→ TASK PROMPT:
Copy out all lines in the data below containing the string "camera".

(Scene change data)

[Start of section]

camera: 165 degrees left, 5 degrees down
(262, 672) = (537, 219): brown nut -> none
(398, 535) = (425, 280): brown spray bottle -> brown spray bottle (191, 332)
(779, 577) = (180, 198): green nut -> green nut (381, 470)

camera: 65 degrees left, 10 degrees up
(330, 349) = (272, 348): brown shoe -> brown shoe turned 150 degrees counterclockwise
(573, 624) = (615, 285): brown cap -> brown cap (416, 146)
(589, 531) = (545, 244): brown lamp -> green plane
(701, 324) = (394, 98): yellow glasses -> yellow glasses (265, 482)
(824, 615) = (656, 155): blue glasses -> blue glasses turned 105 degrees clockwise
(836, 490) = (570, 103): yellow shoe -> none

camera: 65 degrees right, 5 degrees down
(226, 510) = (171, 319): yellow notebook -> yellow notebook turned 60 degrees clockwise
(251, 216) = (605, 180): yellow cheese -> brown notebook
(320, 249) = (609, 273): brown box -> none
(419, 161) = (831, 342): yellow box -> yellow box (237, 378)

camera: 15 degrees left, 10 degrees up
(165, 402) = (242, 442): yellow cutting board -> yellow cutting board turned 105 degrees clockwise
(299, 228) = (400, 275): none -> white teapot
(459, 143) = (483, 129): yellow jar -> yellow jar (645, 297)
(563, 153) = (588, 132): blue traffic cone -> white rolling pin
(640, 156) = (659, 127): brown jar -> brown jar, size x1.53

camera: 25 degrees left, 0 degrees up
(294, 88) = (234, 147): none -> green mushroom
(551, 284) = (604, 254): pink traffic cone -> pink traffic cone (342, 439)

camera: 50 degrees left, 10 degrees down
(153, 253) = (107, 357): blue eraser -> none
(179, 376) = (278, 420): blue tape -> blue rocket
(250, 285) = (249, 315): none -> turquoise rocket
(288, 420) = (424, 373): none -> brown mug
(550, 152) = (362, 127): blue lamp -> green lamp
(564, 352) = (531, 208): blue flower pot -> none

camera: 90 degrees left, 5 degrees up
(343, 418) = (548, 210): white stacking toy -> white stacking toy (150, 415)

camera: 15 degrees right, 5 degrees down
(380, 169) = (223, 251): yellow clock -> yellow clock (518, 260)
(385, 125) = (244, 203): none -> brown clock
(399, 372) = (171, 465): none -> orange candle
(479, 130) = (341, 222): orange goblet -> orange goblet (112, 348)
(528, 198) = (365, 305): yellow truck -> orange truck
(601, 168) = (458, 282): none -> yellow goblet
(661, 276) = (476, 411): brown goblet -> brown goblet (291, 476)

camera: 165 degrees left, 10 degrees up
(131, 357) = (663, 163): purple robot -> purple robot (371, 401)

[End of section]

→ EXERCISE RESPONSE:
camera: 165 degrees left, 5 degrees down
camera: 65 degrees left, 10 degrees up
camera: 65 degrees right, 5 degrees down
camera: 15 degrees left, 10 degrees up
camera: 25 degrees left, 0 degrees up
camera: 50 degrees left, 10 degrees down
camera: 90 degrees left, 5 degrees up
camera: 15 degrees right, 5 degrees down
camera: 165 degrees left, 10 degrees up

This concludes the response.